TASK:
For the listing beneath, state how many lines contain the string "change". Give the number by itself.

——

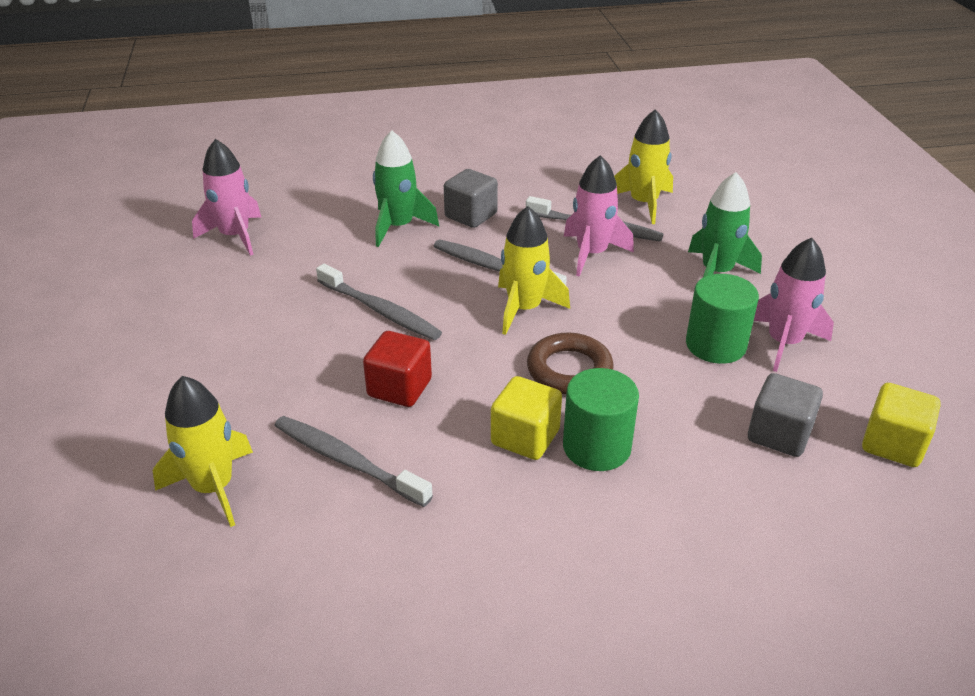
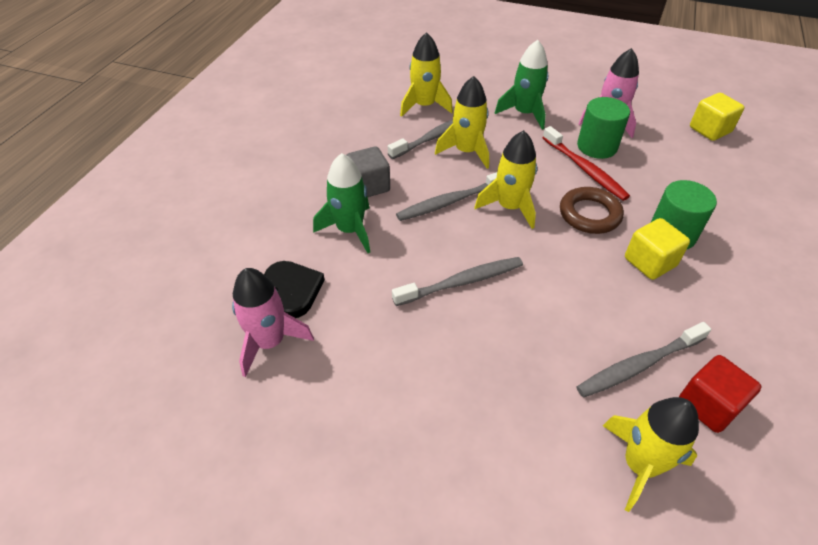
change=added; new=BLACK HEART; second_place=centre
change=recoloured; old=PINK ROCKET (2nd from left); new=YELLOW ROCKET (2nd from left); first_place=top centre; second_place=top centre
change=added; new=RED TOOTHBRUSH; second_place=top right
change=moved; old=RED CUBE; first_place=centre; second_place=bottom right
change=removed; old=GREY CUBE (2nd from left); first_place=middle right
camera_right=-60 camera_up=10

——

RESULT OF THIS EXERCISE:
5